### [Rows from a spatial reasoning dataset]
------------------------------------------------------------
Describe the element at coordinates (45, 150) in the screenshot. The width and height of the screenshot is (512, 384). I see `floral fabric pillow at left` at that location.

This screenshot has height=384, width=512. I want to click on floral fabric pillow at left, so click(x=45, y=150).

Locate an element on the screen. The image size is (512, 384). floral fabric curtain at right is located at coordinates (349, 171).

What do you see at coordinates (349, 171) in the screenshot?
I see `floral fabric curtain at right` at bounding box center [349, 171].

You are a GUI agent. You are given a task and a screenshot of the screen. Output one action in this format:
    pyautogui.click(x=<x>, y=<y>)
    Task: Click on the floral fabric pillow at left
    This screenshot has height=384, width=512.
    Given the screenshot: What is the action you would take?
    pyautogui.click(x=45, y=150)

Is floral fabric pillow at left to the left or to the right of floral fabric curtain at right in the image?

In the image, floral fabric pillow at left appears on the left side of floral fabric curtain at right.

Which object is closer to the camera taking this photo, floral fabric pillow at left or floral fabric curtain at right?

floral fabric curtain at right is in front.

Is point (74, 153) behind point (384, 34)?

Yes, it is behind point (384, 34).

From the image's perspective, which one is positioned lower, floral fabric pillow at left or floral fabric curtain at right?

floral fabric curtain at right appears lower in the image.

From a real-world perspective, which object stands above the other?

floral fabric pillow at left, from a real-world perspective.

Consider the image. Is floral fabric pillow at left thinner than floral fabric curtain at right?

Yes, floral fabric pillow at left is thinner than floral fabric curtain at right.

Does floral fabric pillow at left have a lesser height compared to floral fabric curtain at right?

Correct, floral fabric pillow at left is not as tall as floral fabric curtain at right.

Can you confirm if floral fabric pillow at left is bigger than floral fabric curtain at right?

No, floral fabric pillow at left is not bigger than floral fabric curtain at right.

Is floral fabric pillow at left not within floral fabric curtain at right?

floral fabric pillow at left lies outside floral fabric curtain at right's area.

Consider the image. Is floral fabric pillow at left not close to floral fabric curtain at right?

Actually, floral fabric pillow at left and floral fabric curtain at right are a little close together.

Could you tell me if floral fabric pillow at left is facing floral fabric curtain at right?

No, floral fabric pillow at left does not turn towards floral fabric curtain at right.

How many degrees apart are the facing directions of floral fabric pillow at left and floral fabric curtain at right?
------------------------------------------------------------
### [Written exercise]
Format every line of the records above as a numbered list, leaving out the blank lines.

### [Answer to the task]
1. Describe the element at coordinates (45, 150) in the screenshot. The width and height of the screenshot is (512, 384). I see `floral fabric pillow at left` at that location.
2. This screenshot has height=384, width=512. I want to click on floral fabric pillow at left, so click(x=45, y=150).
3. Locate an element on the screen. The image size is (512, 384). floral fabric curtain at right is located at coordinates (349, 171).
4. What do you see at coordinates (349, 171) in the screenshot?
5. I see `floral fabric curtain at right` at bounding box center [349, 171].
6. You are a GUI agent. You are given a task and a screenshot of the screen. Output one action in this format:
7.     pyautogui.click(x=<x>, y=<y>)
8.     Task: Click on the floral fabric pillow at left
9.     This screenshot has height=384, width=512.
10.     Given the screenshot: What is the action you would take?
11.     pyautogui.click(x=45, y=150)
12. Is floral fabric pillow at left to the left or to the right of floral fabric curtain at right in the image?
13. In the image, floral fabric pillow at left appears on the left side of floral fabric curtain at right.
14. Which object is closer to the camera taking this photo, floral fabric pillow at left or floral fabric curtain at right?
15. floral fabric curtain at right is in front.
16. Is point (74, 153) behind point (384, 34)?
17. Yes, it is behind point (384, 34).
18. From the image's perspective, which one is positioned lower, floral fabric pillow at left or floral fabric curtain at right?
19. floral fabric curtain at right appears lower in the image.
20. From a real-world perspective, which object stands above the other?
21. floral fabric pillow at left, from a real-world perspective.
22. Consider the image. Is floral fabric pillow at left thinner than floral fabric curtain at right?
23. Yes, floral fabric pillow at left is thinner than floral fabric curtain at right.
24. Does floral fabric pillow at left have a lesser height compared to floral fabric curtain at right?
25. Correct, floral fabric pillow at left is not as tall as floral fabric curtain at right.
26. Can you confirm if floral fabric pillow at left is bigger than floral fabric curtain at right?
27. No, floral fabric pillow at left is not bigger than floral fabric curtain at right.
28. Is floral fabric pillow at left not within floral fabric curtain at right?
29. floral fabric pillow at left lies outside floral fabric curtain at right's area.
30. Consider the image. Is floral fabric pillow at left not close to floral fabric curtain at right?
31. Actually, floral fabric pillow at left and floral fabric curtain at right are a little close together.
32. Could you tell me if floral fabric pillow at left is facing floral fabric curtain at right?
33. No, floral fabric pillow at left does not turn towards floral fabric curtain at right.
34. How many degrees apart are the facing directions of floral fabric pillow at left and floral fabric curtain at right?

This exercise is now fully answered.